• **Exercise objective**:
Copy out the records below, replacing every "centreline" with "centerline" and leaving everything else the same.

• **Dataset content**:
— start —

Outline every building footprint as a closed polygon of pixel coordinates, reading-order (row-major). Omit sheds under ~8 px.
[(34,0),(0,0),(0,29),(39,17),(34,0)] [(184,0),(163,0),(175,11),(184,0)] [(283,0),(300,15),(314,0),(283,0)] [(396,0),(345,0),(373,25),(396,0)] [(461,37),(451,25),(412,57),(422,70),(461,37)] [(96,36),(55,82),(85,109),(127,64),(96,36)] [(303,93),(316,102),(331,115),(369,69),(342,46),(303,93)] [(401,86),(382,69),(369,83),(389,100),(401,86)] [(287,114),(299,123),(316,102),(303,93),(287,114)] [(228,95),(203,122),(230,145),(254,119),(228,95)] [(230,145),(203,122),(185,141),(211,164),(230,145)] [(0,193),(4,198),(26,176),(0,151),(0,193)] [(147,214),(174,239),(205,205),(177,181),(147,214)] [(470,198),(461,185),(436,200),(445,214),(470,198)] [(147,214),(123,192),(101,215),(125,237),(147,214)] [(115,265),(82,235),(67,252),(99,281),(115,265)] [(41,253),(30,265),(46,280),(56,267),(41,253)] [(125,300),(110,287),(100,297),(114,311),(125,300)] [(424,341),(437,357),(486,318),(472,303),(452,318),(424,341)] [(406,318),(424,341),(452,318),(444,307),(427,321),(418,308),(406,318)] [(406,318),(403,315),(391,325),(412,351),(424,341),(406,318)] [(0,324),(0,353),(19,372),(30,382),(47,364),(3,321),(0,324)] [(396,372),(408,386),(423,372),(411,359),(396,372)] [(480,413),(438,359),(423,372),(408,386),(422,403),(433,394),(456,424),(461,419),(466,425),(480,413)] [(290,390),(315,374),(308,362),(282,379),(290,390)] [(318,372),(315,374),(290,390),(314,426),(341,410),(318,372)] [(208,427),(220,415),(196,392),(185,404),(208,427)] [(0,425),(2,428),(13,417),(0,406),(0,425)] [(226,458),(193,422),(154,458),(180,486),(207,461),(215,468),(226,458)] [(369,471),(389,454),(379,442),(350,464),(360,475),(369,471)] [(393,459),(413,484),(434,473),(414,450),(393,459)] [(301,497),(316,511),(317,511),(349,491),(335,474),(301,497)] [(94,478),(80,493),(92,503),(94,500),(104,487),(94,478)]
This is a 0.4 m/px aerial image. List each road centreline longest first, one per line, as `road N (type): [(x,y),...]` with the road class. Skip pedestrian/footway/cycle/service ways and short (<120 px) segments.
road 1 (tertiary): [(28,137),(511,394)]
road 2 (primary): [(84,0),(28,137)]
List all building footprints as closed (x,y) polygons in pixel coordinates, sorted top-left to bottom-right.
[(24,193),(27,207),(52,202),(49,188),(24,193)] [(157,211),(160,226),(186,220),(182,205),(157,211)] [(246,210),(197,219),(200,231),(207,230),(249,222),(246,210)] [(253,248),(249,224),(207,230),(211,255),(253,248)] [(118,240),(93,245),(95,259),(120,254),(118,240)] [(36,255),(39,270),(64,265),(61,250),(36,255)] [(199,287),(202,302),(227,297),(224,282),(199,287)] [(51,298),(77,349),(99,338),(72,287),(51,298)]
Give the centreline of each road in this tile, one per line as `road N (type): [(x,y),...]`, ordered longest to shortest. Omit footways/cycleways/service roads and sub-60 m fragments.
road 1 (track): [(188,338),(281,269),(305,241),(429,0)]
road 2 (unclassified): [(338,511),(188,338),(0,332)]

— end —

• **Problem solution**:
Outline every building footprint as a closed polygon of pixel coordinates, reading-order (row-major). Omit sheds under ~8 px.
[(34,0),(0,0),(0,29),(39,17),(34,0)] [(184,0),(163,0),(175,11),(184,0)] [(283,0),(300,15),(314,0),(283,0)] [(396,0),(345,0),(373,25),(396,0)] [(461,37),(451,25),(412,57),(422,70),(461,37)] [(96,36),(55,82),(85,109),(127,64),(96,36)] [(303,93),(316,102),(331,115),(369,69),(342,46),(303,93)] [(401,86),(382,69),(369,83),(389,100),(401,86)] [(287,114),(299,123),(316,102),(303,93),(287,114)] [(228,95),(203,122),(230,145),(254,119),(228,95)] [(230,145),(203,122),(185,141),(211,164),(230,145)] [(0,193),(4,198),(26,176),(0,151),(0,193)] [(147,214),(174,239),(205,205),(177,181),(147,214)] [(470,198),(461,185),(436,200),(445,214),(470,198)] [(147,214),(123,192),(101,215),(125,237),(147,214)] [(115,265),(82,235),(67,252),(99,281),(115,265)] [(41,253),(30,265),(46,280),(56,267),(41,253)] [(125,300),(110,287),(100,297),(114,311),(125,300)] [(424,341),(437,357),(486,318),(472,303),(452,318),(424,341)] [(406,318),(424,341),(452,318),(444,307),(427,321),(418,308),(406,318)] [(406,318),(403,315),(391,325),(412,351),(424,341),(406,318)] [(0,324),(0,353),(19,372),(30,382),(47,364),(3,321),(0,324)] [(396,372),(408,386),(423,372),(411,359),(396,372)] [(480,413),(438,359),(423,372),(408,386),(422,403),(433,394),(456,424),(461,419),(466,425),(480,413)] [(290,390),(315,374),(308,362),(282,379),(290,390)] [(318,372),(315,374),(290,390),(314,426),(341,410),(318,372)] [(208,427),(220,415),(196,392),(185,404),(208,427)] [(0,425),(2,428),(13,417),(0,406),(0,425)] [(226,458),(193,422),(154,458),(180,486),(207,461),(215,468),(226,458)] [(369,471),(389,454),(379,442),(350,464),(360,475),(369,471)] [(393,459),(413,484),(434,473),(414,450),(393,459)] [(301,497),(316,511),(317,511),(349,491),(335,474),(301,497)] [(94,478),(80,493),(92,503),(94,500),(104,487),(94,478)]
This is a 0.4 m/px aerial image. List each road centerline longest first, one per line, as `road N (type): [(x,y),...]` with the road class. Skip pedestrian/footway/cycle/service ways and short (<120 px) segments.
road 1 (tertiary): [(28,137),(511,394)]
road 2 (primary): [(84,0),(28,137)]
List all building footprints as closed (x,y) polygons in pixel coordinates, sorted top-left to bottom-right.
[(24,193),(27,207),(52,202),(49,188),(24,193)] [(157,211),(160,226),(186,220),(182,205),(157,211)] [(246,210),(197,219),(200,231),(207,230),(249,222),(246,210)] [(253,248),(249,224),(207,230),(211,255),(253,248)] [(118,240),(93,245),(95,259),(120,254),(118,240)] [(36,255),(39,270),(64,265),(61,250),(36,255)] [(199,287),(202,302),(227,297),(224,282),(199,287)] [(51,298),(77,349),(99,338),(72,287),(51,298)]
Give the centerline of each road in this tile, one per line as `road N (type): [(x,y),...]`, ordered longest to shortest. Omit footways/cycleways/service roads and sub-60 m fragments.
road 1 (track): [(188,338),(281,269),(305,241),(429,0)]
road 2 (unclassified): [(338,511),(188,338),(0,332)]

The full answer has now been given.